§ ACTIVITY:
Retype the data that follows line by line, exactly, and leave its pictures out.

(Beginning of INPUT DATA)

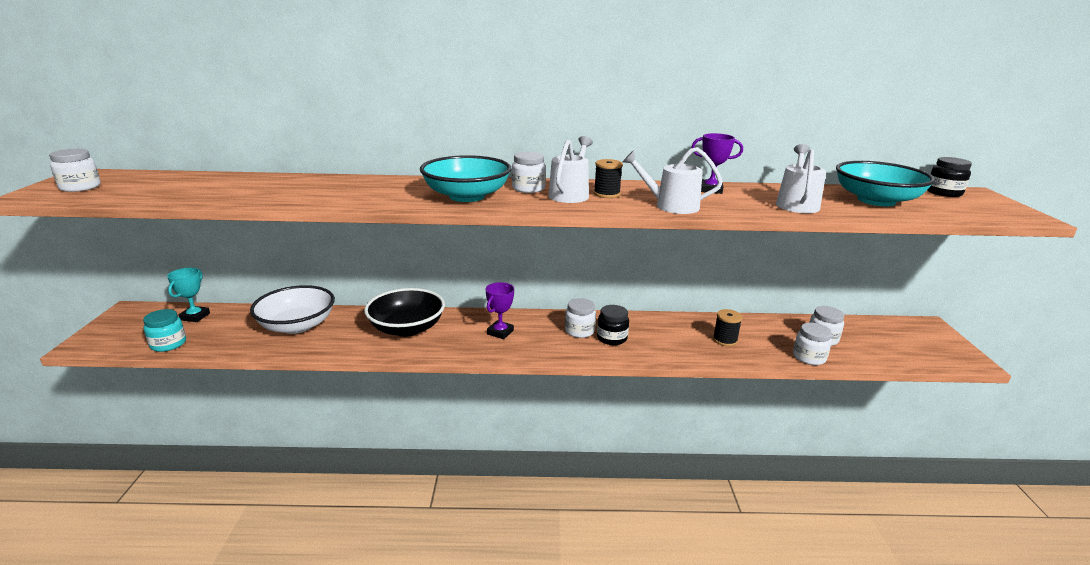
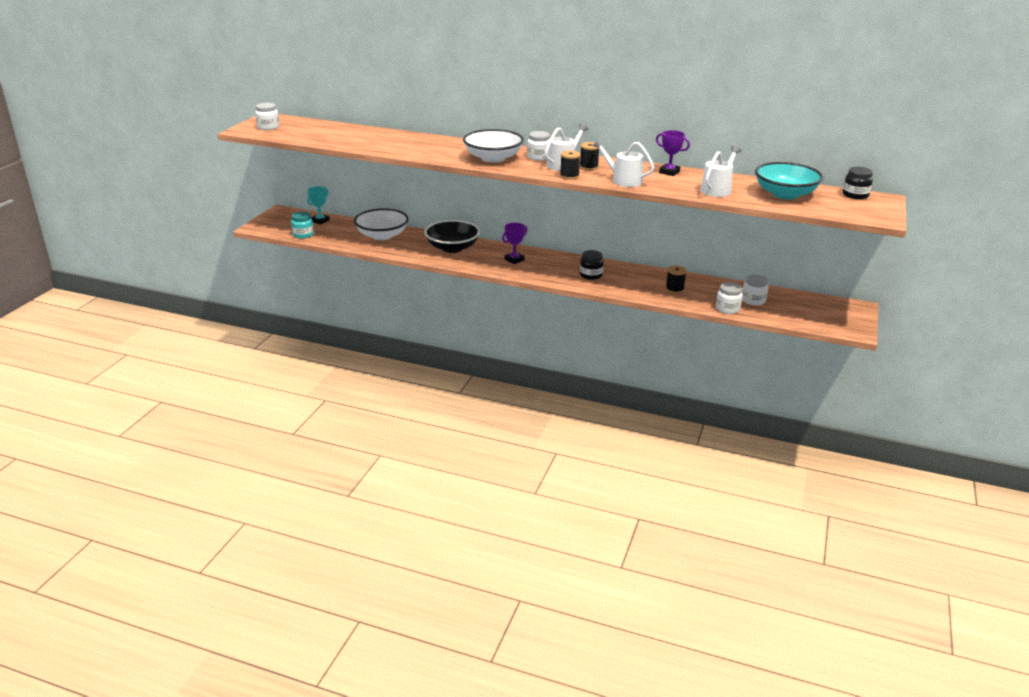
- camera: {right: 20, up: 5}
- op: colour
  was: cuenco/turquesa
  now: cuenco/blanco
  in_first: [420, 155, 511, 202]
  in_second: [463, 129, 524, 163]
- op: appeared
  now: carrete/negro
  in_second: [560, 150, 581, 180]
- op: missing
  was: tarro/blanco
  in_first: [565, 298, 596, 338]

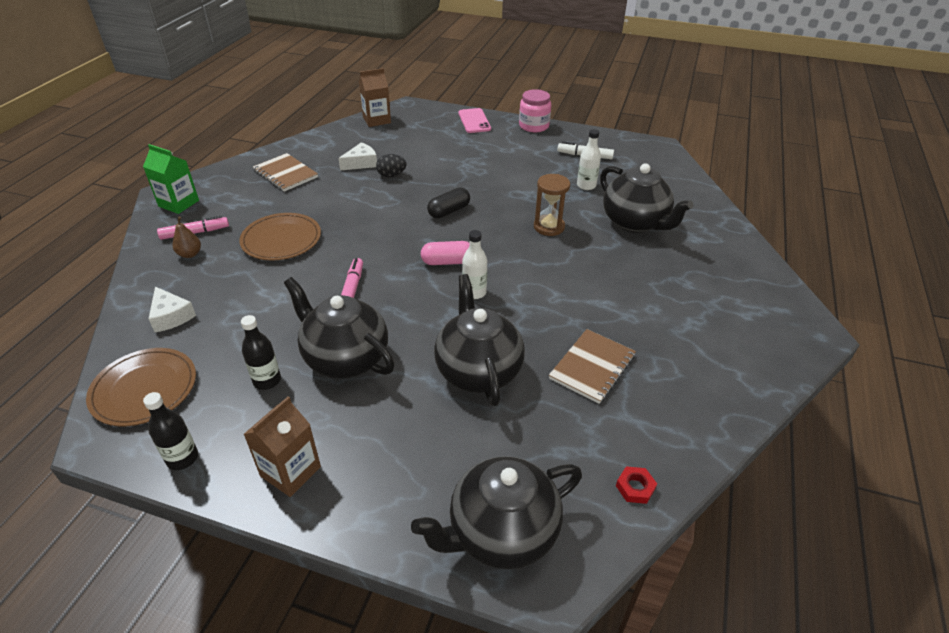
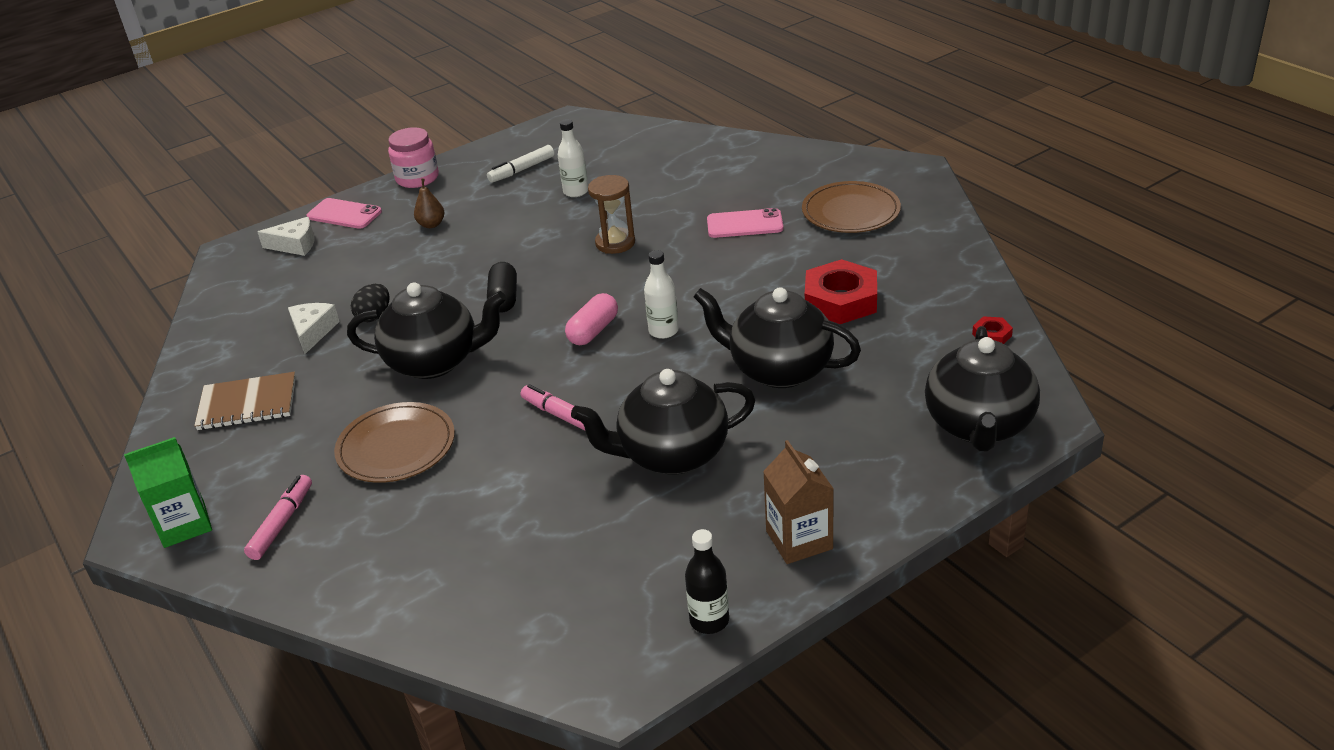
- camera: {right: -50, up: -5}
- op: relocated
  was: queso/blanco
  in_first: [149, 287, 196, 332]
  in_second: [258, 217, 315, 256]
- op: relocated
  was: tetera/negro
  in_first: [600, 163, 693, 233]
  in_second: [347, 282, 506, 379]
- op: relocated
  was: pera/marrón
  in_first: [173, 217, 201, 258]
  in_second: [414, 178, 445, 228]
- op: appeared
  now: móvil/rosa
  in_second: [707, 208, 783, 238]
- op: relocated
  was: plato/marrón
  in_first: [86, 348, 196, 426]
  in_second: [802, 181, 901, 233]
- op: exchanged
  was: cuaderno/marrón
  now: tuerca/rojo
  in_first: [549, 329, 636, 404]
  in_second: [805, 259, 877, 324]
- op: missing
  was: botella/negro
  in_first: [241, 315, 281, 390]
- op: missing
  was: cartón de leche/marrón
  in_first: [359, 68, 391, 127]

(End of INPUT DATA)

§ ANSWER FOR THIS EXERCISE:
- camera: {right: 20, up: 5}
- op: colour
  was: cuenco/turquesa
  now: cuenco/blanco
  in_first: [420, 155, 511, 202]
  in_second: [463, 129, 524, 163]
- op: appeared
  now: carrete/negro
  in_second: [560, 150, 581, 180]
- op: missing
  was: tarro/blanco
  in_first: [565, 298, 596, 338]

- camera: {right: -50, up: -5}
- op: relocated
  was: queso/blanco
  in_first: [149, 287, 196, 332]
  in_second: [258, 217, 315, 256]
- op: relocated
  was: tetera/negro
  in_first: [600, 163, 693, 233]
  in_second: [347, 282, 506, 379]
- op: relocated
  was: pera/marrón
  in_first: [173, 217, 201, 258]
  in_second: [414, 178, 445, 228]
- op: appeared
  now: móvil/rosa
  in_second: [707, 208, 783, 238]
- op: relocated
  was: plato/marrón
  in_first: [86, 348, 196, 426]
  in_second: [802, 181, 901, 233]
- op: exchanged
  was: cuaderno/marrón
  now: tuerca/rojo
  in_first: [549, 329, 636, 404]
  in_second: [805, 259, 877, 324]
- op: missing
  was: botella/negro
  in_first: [241, 315, 281, 390]
- op: missing
  was: cartón de leche/marrón
  in_first: [359, 68, 391, 127]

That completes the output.